→ **Dataset**

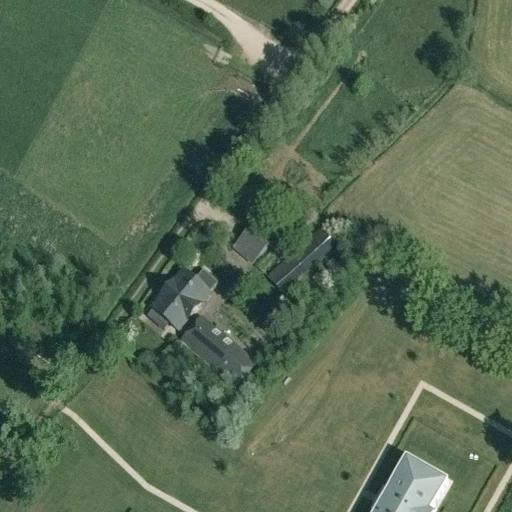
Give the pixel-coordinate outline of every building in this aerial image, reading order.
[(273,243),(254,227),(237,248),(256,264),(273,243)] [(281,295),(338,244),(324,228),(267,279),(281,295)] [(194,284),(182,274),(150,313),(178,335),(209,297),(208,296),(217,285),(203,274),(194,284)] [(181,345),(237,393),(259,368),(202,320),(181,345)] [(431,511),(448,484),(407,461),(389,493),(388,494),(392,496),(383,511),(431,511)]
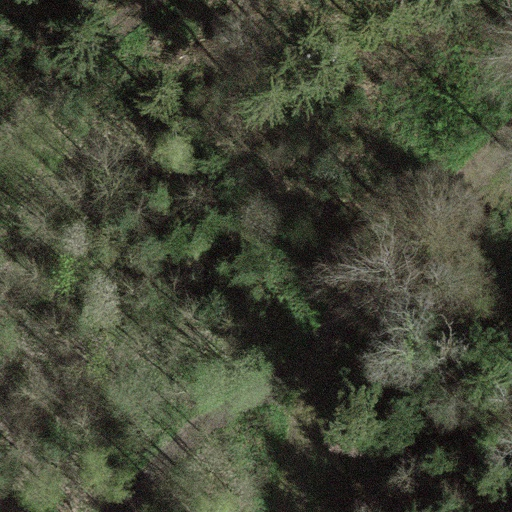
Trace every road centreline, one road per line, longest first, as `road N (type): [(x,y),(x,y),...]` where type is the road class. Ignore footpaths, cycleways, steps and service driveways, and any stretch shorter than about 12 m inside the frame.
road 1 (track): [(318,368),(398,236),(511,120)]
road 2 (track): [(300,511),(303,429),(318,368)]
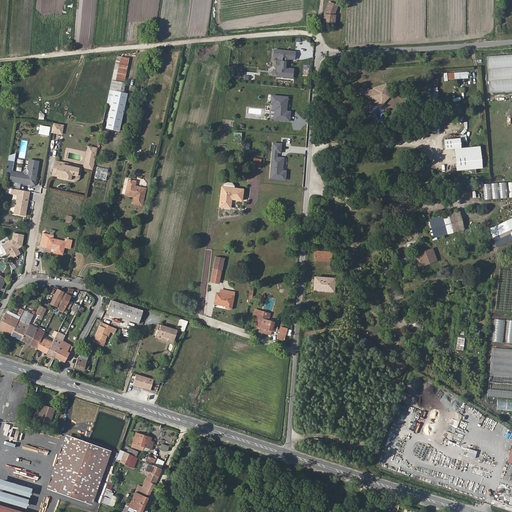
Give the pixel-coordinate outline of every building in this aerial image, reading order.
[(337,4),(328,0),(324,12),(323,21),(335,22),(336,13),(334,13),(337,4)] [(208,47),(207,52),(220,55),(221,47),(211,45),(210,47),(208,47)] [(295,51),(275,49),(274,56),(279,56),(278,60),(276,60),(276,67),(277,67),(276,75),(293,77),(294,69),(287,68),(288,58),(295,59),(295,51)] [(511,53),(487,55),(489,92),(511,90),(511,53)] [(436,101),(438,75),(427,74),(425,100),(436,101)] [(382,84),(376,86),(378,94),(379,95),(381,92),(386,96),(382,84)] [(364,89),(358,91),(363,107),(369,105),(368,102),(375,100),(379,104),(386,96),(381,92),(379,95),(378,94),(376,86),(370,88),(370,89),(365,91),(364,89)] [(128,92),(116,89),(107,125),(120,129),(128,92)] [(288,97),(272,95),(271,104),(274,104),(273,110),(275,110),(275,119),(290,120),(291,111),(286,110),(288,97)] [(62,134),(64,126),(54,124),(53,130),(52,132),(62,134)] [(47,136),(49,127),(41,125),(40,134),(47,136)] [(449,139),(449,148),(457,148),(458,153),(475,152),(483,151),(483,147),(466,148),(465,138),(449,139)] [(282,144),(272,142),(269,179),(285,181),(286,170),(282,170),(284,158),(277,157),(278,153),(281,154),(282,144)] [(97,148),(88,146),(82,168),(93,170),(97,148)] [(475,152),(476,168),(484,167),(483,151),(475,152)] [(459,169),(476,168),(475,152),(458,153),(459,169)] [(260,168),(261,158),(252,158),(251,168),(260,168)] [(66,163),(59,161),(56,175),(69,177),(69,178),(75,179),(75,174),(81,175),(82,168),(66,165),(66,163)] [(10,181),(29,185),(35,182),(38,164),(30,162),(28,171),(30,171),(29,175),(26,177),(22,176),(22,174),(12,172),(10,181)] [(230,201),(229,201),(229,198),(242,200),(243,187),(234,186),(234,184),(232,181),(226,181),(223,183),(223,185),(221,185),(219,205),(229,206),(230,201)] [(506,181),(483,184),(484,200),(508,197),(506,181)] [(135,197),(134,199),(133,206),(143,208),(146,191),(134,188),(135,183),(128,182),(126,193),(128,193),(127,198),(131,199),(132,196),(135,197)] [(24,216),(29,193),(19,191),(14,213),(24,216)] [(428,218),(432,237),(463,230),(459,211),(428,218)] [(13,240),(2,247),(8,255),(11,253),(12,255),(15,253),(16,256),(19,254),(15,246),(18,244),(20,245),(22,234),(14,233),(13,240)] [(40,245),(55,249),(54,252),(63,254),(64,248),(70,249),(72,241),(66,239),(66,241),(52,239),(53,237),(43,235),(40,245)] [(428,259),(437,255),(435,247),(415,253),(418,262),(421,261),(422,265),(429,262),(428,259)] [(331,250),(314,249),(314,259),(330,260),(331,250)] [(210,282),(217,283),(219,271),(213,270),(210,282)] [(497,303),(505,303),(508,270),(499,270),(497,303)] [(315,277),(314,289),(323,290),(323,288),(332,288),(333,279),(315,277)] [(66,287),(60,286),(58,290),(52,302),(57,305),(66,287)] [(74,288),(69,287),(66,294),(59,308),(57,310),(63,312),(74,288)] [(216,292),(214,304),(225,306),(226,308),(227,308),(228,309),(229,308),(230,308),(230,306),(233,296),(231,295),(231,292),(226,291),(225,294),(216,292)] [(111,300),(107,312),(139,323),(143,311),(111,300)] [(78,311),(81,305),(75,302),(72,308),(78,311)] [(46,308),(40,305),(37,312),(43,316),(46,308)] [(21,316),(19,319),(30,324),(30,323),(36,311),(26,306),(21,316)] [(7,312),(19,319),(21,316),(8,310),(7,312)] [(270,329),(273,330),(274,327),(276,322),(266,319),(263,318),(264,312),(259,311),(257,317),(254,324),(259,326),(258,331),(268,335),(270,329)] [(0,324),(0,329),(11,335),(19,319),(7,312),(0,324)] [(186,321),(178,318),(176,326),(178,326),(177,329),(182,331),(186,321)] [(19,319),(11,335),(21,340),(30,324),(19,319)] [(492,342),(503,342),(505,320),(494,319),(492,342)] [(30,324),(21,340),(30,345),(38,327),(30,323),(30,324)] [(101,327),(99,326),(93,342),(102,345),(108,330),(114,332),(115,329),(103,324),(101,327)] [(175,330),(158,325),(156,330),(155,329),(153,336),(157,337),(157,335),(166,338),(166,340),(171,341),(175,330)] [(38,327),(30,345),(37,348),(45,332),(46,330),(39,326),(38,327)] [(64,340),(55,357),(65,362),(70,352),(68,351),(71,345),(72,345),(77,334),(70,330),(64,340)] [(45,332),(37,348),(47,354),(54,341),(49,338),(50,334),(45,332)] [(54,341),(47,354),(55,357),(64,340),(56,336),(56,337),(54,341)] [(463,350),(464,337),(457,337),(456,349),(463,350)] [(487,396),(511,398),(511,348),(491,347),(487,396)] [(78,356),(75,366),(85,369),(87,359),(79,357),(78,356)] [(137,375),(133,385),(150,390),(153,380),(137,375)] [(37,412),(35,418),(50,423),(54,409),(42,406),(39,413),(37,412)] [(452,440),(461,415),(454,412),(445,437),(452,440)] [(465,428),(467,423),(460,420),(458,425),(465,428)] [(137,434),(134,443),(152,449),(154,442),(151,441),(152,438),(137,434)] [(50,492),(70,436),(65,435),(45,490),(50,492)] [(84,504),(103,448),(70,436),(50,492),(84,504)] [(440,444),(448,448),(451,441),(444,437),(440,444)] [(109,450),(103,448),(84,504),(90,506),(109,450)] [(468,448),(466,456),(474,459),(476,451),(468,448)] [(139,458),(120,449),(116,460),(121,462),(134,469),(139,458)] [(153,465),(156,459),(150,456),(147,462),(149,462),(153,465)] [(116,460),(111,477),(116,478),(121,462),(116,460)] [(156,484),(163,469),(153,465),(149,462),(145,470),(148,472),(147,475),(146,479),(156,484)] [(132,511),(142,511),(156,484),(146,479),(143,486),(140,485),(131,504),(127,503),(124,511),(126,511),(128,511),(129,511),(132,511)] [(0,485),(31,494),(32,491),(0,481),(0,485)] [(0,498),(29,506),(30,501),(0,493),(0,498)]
==
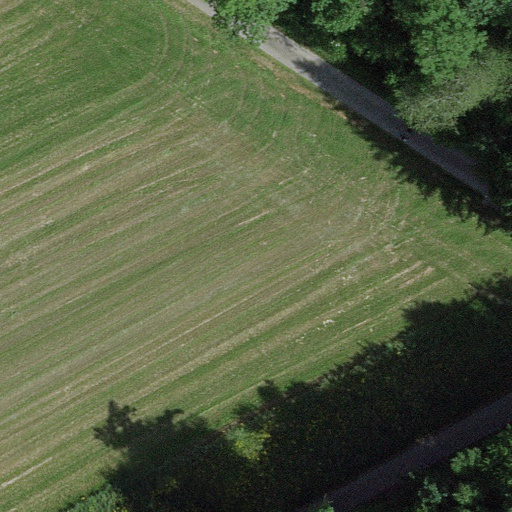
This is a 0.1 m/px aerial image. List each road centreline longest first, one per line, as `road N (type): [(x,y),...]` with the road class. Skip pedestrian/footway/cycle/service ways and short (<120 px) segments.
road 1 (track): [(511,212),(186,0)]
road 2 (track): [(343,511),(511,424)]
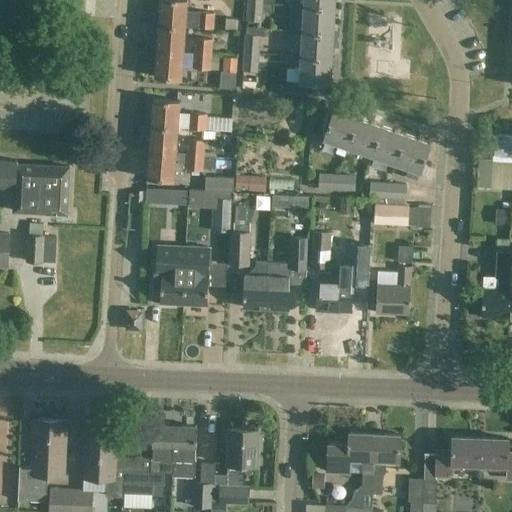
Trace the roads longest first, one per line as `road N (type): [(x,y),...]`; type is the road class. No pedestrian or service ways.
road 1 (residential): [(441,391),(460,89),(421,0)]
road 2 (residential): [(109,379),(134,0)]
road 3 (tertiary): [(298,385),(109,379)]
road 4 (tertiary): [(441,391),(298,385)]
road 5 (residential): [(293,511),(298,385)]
---
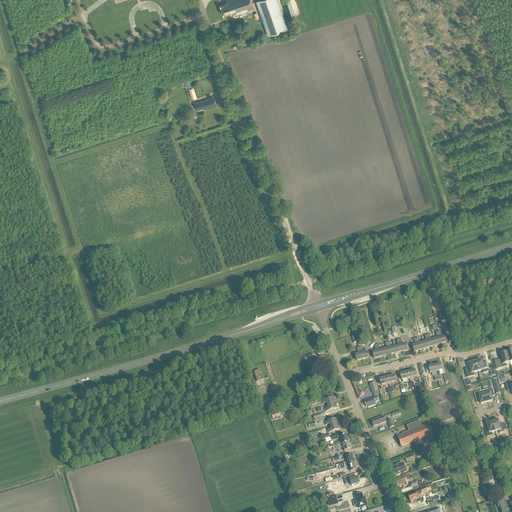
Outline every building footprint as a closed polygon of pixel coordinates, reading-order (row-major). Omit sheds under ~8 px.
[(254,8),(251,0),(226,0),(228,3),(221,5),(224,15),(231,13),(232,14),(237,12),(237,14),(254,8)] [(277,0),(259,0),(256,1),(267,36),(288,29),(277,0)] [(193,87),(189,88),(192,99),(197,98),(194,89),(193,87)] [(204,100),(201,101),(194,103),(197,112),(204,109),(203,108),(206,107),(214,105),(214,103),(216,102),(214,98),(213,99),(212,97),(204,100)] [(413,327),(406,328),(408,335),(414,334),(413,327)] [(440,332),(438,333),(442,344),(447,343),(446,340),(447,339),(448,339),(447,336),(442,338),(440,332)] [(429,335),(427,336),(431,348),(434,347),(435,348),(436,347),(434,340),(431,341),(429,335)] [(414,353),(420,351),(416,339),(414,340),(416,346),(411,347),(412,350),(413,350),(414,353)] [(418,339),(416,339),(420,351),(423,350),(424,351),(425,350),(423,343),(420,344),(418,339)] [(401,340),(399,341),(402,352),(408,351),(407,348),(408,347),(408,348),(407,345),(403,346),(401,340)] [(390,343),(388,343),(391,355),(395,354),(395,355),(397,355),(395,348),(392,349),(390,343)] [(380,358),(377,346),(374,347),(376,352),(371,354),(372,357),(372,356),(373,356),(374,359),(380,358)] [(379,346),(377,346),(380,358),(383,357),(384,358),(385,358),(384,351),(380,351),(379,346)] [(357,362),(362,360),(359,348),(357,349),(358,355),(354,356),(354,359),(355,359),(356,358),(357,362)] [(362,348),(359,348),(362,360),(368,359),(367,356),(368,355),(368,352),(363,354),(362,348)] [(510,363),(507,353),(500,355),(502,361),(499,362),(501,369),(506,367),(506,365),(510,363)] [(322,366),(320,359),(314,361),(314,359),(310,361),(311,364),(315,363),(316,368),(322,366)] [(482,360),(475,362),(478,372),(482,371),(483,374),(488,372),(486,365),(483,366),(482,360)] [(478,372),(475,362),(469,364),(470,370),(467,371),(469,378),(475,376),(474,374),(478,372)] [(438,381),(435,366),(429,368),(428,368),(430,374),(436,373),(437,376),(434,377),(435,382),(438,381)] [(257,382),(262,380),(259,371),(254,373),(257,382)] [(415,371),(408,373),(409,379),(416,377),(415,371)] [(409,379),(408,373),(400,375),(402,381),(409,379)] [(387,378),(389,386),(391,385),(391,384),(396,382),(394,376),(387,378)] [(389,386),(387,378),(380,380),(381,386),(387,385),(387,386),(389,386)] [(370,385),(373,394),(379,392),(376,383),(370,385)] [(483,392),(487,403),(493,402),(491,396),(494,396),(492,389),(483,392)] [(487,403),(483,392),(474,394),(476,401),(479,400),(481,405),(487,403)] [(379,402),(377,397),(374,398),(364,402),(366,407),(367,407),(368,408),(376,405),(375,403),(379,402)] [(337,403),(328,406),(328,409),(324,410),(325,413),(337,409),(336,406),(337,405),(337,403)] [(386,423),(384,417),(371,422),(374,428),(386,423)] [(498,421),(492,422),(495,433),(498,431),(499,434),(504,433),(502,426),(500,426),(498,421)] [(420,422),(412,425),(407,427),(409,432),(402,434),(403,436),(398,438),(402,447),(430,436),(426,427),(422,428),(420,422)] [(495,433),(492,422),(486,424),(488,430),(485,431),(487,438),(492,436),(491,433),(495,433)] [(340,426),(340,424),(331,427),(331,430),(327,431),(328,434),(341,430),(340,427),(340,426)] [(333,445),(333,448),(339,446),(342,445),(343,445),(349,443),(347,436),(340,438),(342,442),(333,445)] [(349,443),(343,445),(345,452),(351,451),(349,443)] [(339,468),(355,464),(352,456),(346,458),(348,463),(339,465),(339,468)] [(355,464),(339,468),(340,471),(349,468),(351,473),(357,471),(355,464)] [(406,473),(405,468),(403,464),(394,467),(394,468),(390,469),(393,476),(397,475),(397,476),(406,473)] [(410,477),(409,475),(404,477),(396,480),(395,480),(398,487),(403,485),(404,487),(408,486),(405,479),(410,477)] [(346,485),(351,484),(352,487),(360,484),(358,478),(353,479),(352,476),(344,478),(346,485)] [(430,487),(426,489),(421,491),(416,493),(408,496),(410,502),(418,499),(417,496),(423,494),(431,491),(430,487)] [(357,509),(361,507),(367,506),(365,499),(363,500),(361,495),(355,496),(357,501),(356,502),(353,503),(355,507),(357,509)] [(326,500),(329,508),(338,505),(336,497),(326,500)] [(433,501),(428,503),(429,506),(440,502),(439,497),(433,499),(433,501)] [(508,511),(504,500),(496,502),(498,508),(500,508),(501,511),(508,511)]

→ **Given instruction**
Reproduce verbatim the lines from the one containing "Trace the roads" up to and including the one containing "road 5 (residential): [(293,511),(298,385)]".

→ **Output of the exercise**
Trace the roads longest first, one per line as `road N (type): [(x,y),...]`; type is the road class. No pedestrian or service ways.
road 1 (residential): [(441,391),(460,89),(421,0)]
road 2 (residential): [(109,379),(134,0)]
road 3 (tertiary): [(298,385),(109,379)]
road 4 (tertiary): [(441,391),(298,385)]
road 5 (residential): [(293,511),(298,385)]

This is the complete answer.